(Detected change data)

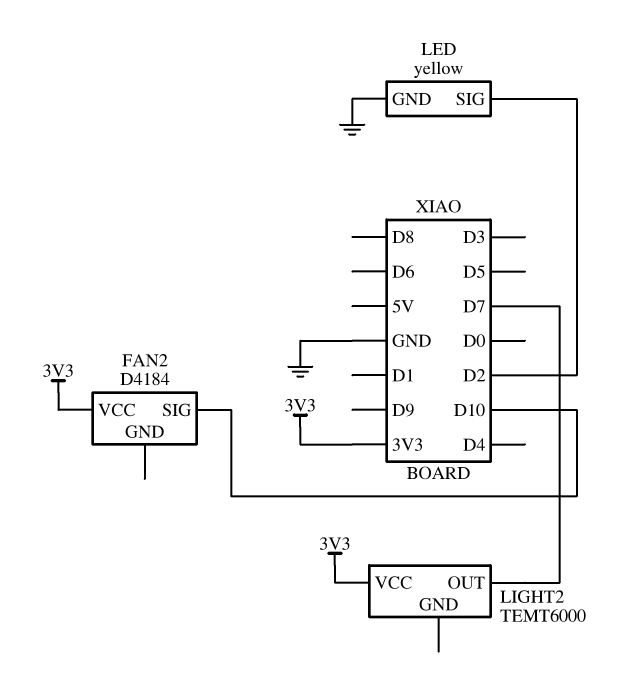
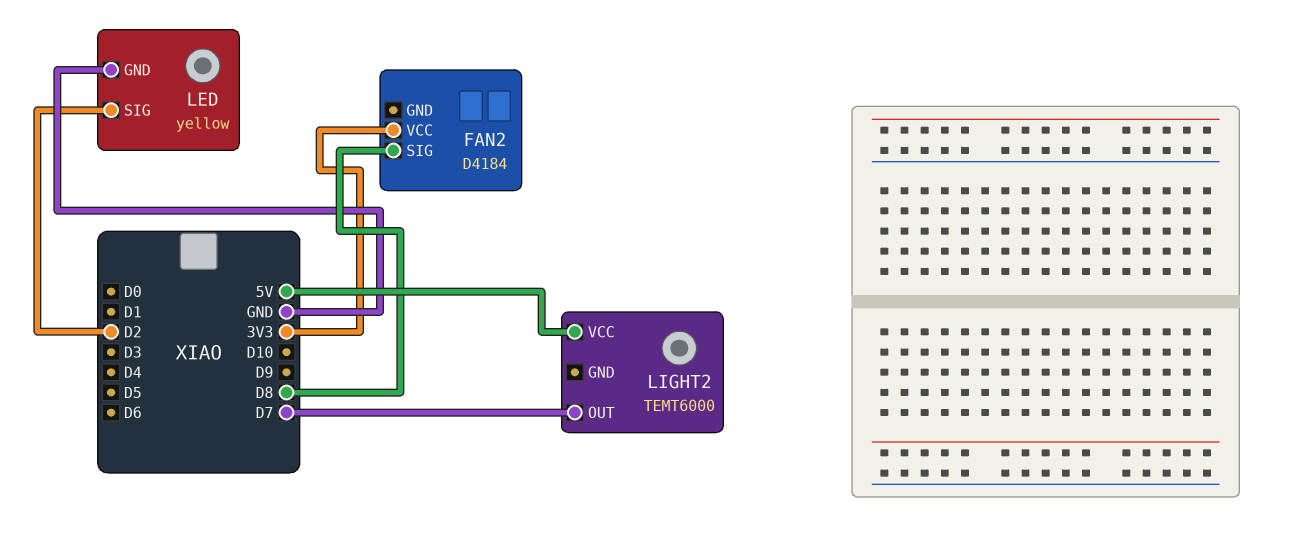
FAN2 pin SIG: D10 -> D8
LIGHT2 pin VCC: 3V3 -> 5V

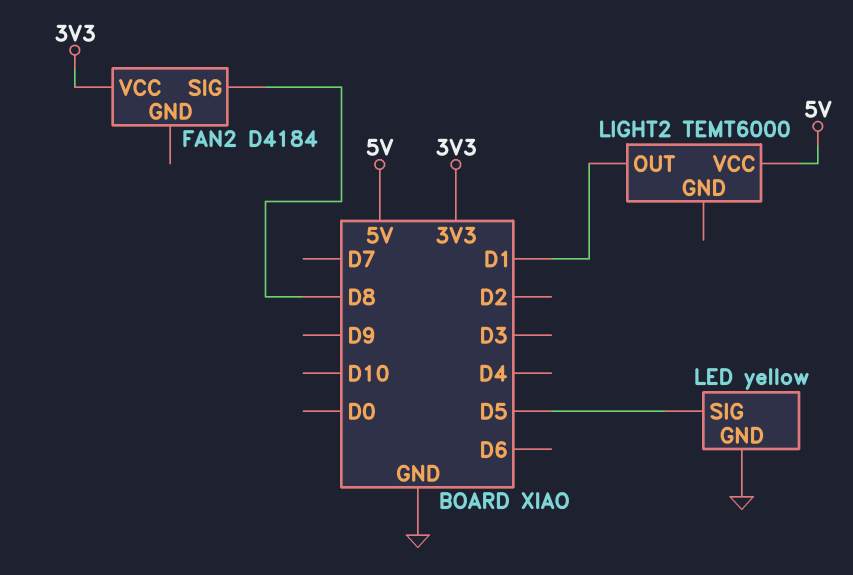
LED pin SIG: D2 -> D5
LIGHT2 pin OUT: D7 -> D1

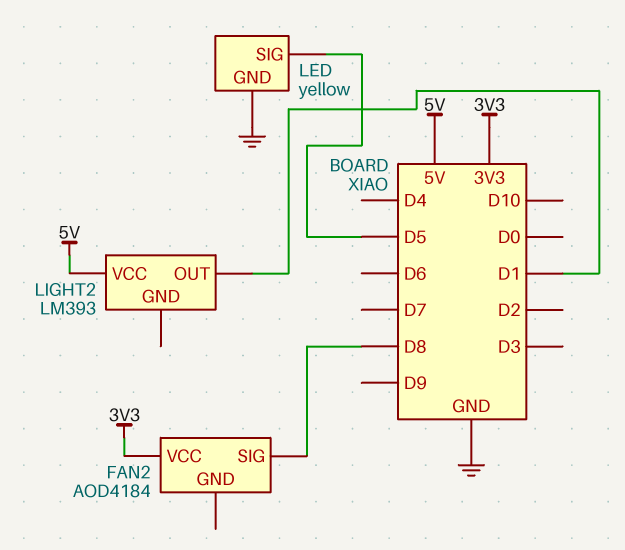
FAN2: D4184 -> AOD4184
LIGHT2: TEMT6000 -> LM393

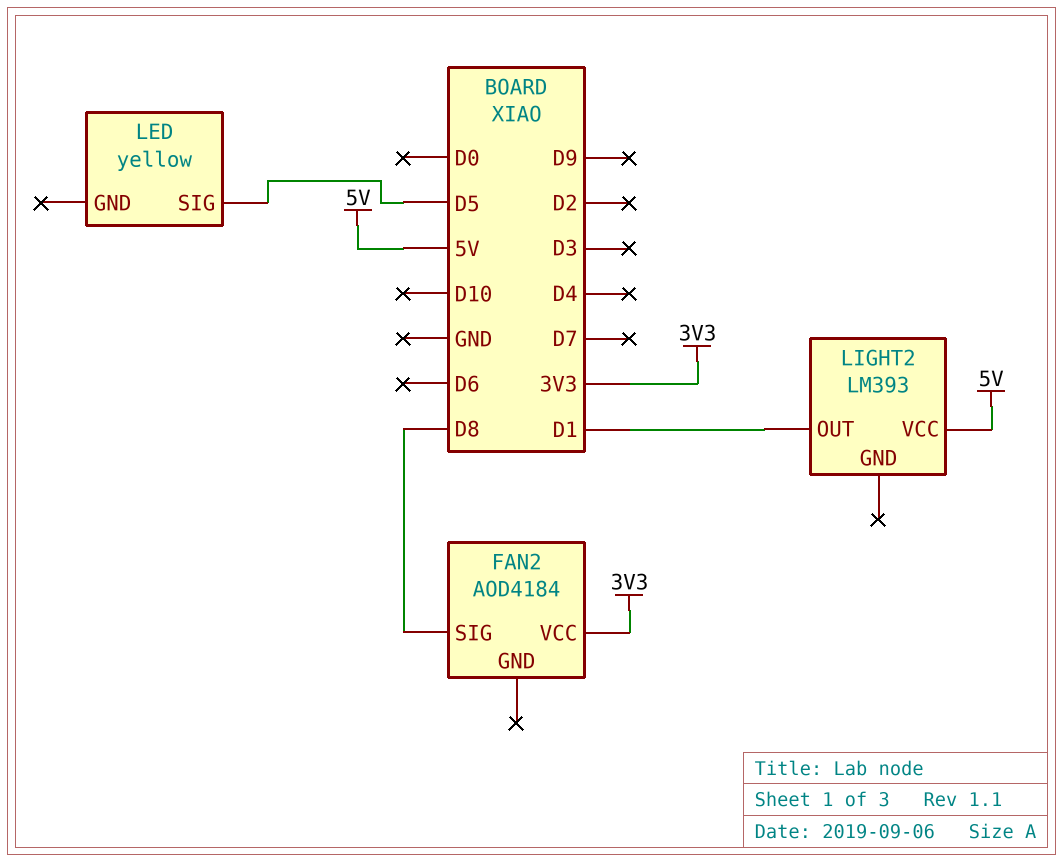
LED pin GND: GND -> none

◆ PROBLEM DETAILS: One exact copy of the data, no pictures: write it out line for line.

◆ WRITTEN REPLY:
FAN2 pin SIG: D10 -> D8
LIGHT2 pin VCC: 3V3 -> 5V

LED pin SIG: D2 -> D5
LIGHT2 pin OUT: D7 -> D1

FAN2: D4184 -> AOD4184
LIGHT2: TEMT6000 -> LM393

LED pin GND: GND -> none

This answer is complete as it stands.